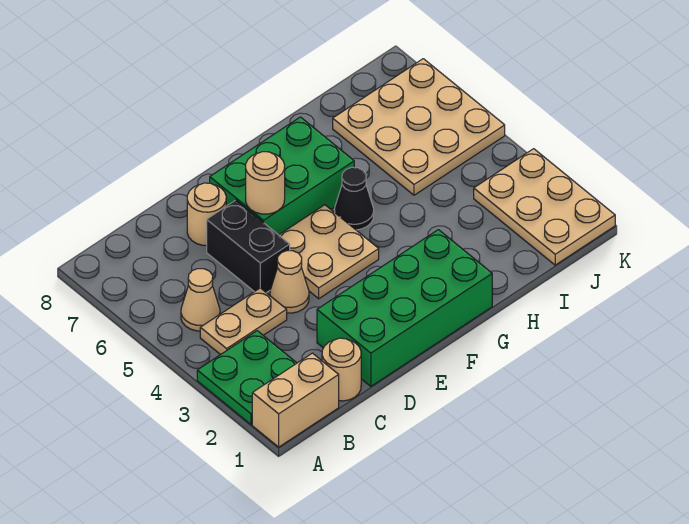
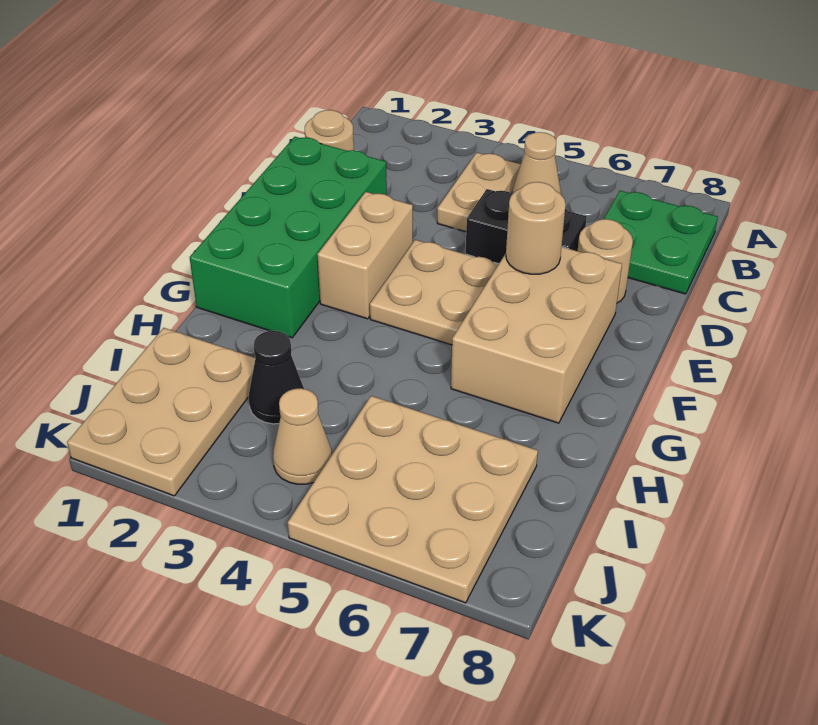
tan brick A1:B1 level 1 -> tan brick E3:F3 level 1
green plate A2:B3 level 1 -> green plate B7:C8 level 1
tan cone D4 level 1 -> tan cone J4 level 1
green brick E6:G7 level 1 -> tan brick E6:G7 level 1
black cone G5 level 1 -> black cone I3 level 1
tan plate J1:K3 level 1 -> tan plate I1:K2 level 1

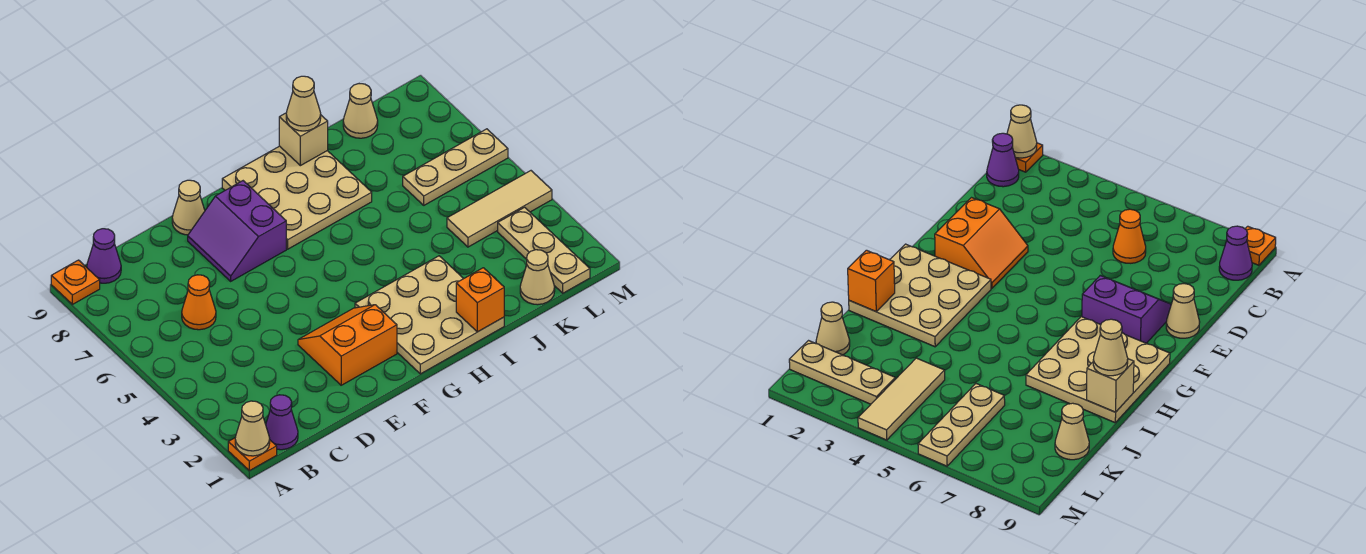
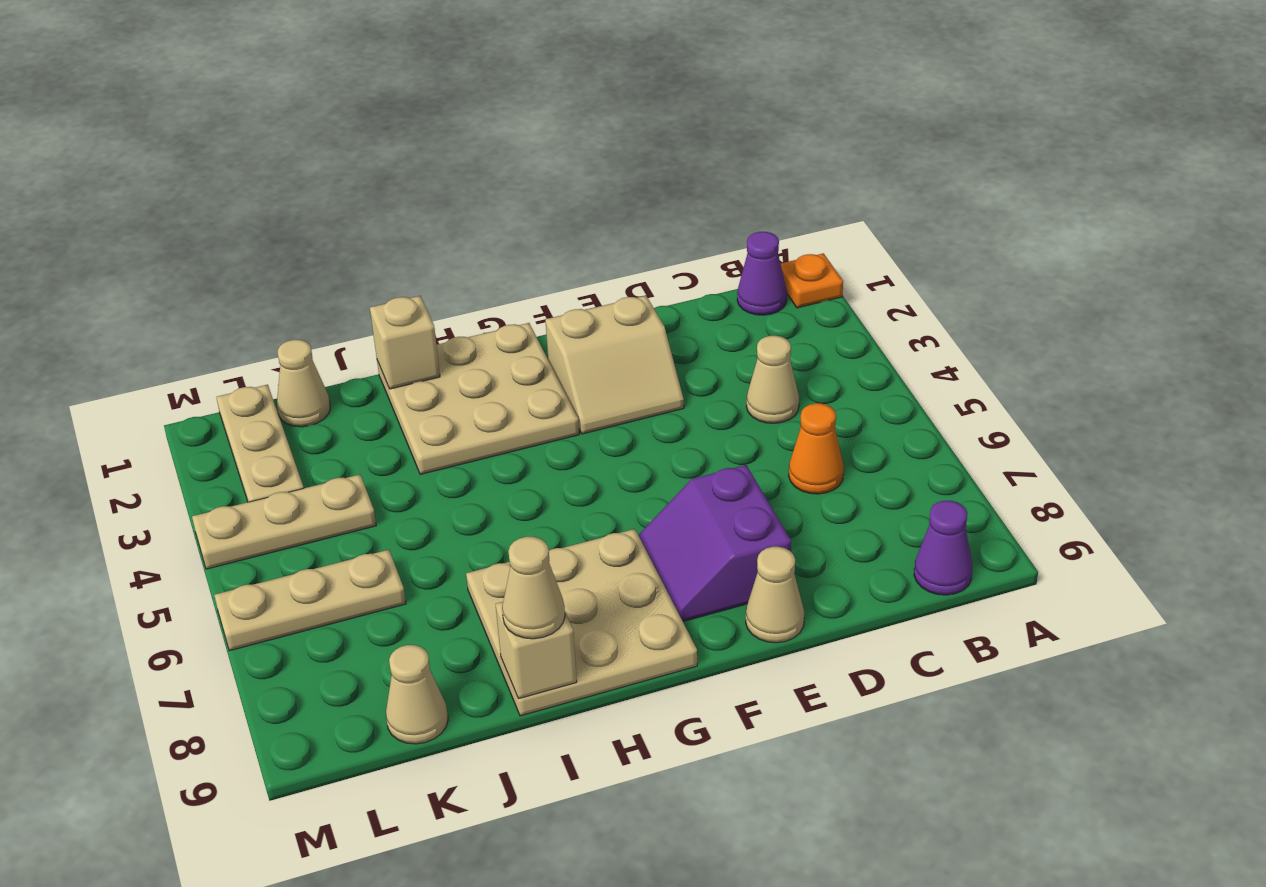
tan cone A1 level 2 -> tan cone C4 level 1
orange plate A9 level 1 -> none
orange slope E2:F3 level 1 top 2 -> tan slope E2:F3 level 1 top 2
purple slope E7:F8 level 1 top F -> purple slope E7:F8 level 1 top E
orange brick I1 level 2 -> tan brick I1 level 2
tan tile K4:M4 level 1 -> tan plate K4:M4 level 1

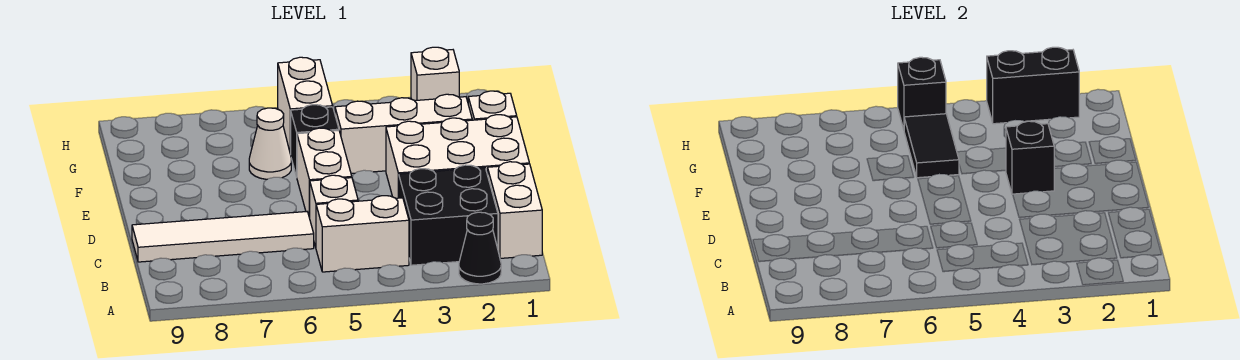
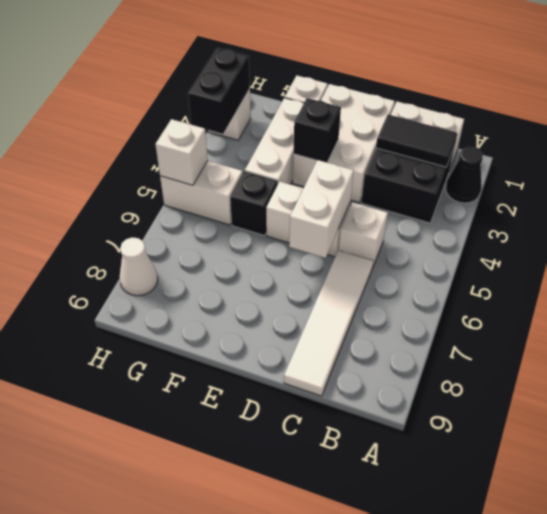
white brick B4:B5 level 1 -> white brick D5:D6 level 2
black tile F5:G5 level 2 -> black tile B2:C2 level 2
white cone F6 level 1 -> white cone H8 level 1
black brick H5 level 2 -> white brick H5 level 2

Directions → Every line from the one containing "tan tile K4:M4" through the last line of the listing must be written out again exactly, and no other line. Leave the pictures aside.

Response box →
tan tile K4:M4 level 1 -> tan plate K4:M4 level 1

white brick B4:B5 level 1 -> white brick D5:D6 level 2
black tile F5:G5 level 2 -> black tile B2:C2 level 2
white cone F6 level 1 -> white cone H8 level 1
black brick H5 level 2 -> white brick H5 level 2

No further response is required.